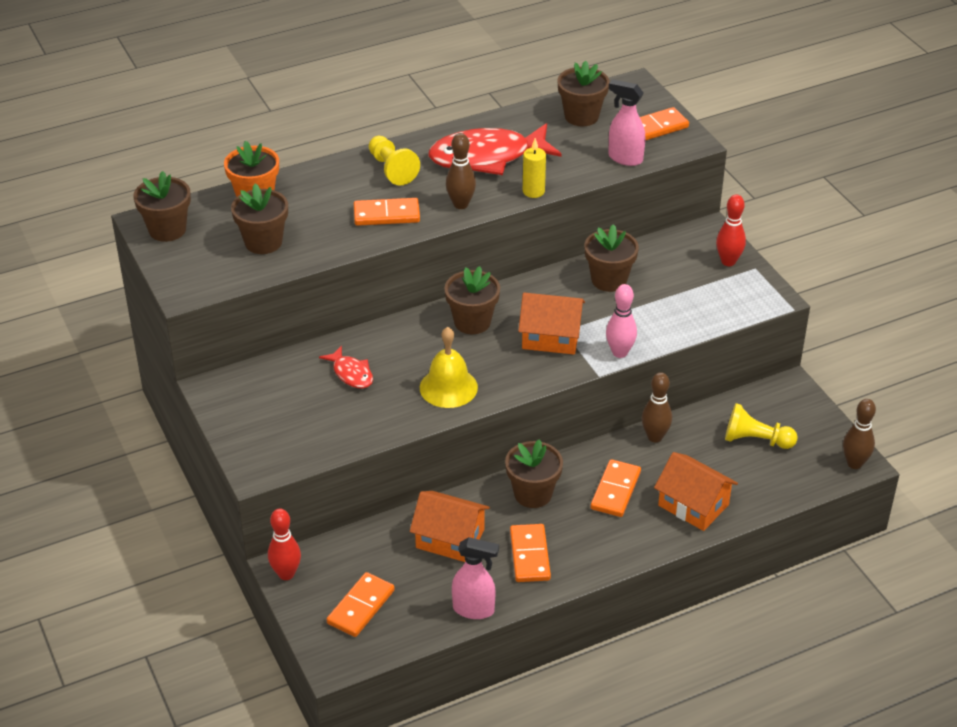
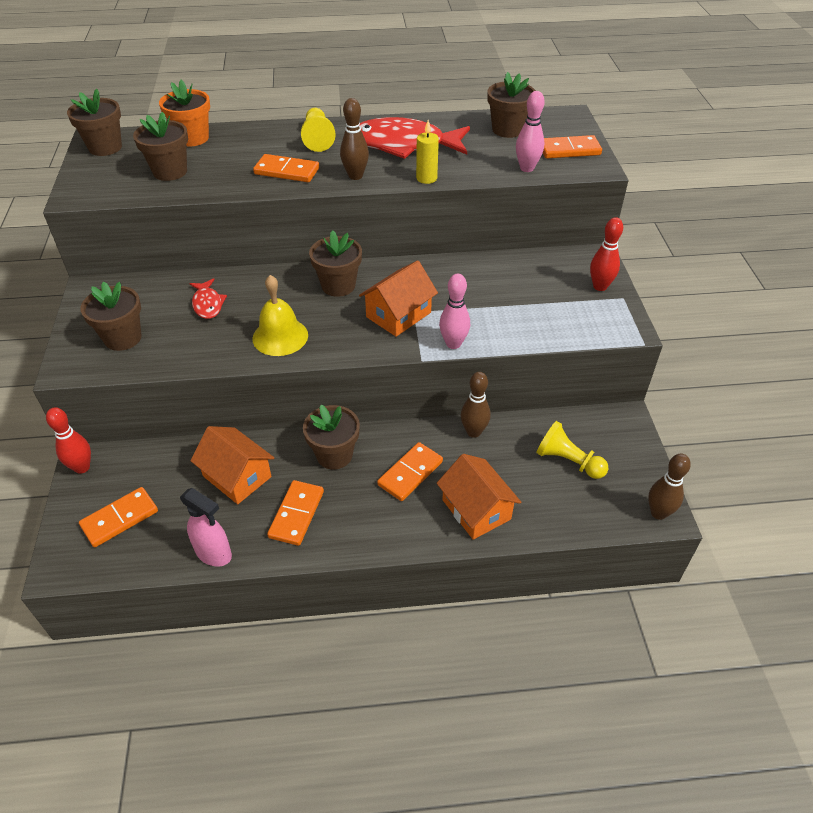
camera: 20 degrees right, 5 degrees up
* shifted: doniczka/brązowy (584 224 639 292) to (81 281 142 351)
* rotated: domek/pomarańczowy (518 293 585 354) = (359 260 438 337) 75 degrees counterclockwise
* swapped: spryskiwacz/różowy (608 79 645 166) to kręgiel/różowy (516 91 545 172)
+ + +
What the task asks:
Determine the number of lines in the material above that include the word "degrees". Give that number and no other text.

Expected output:
2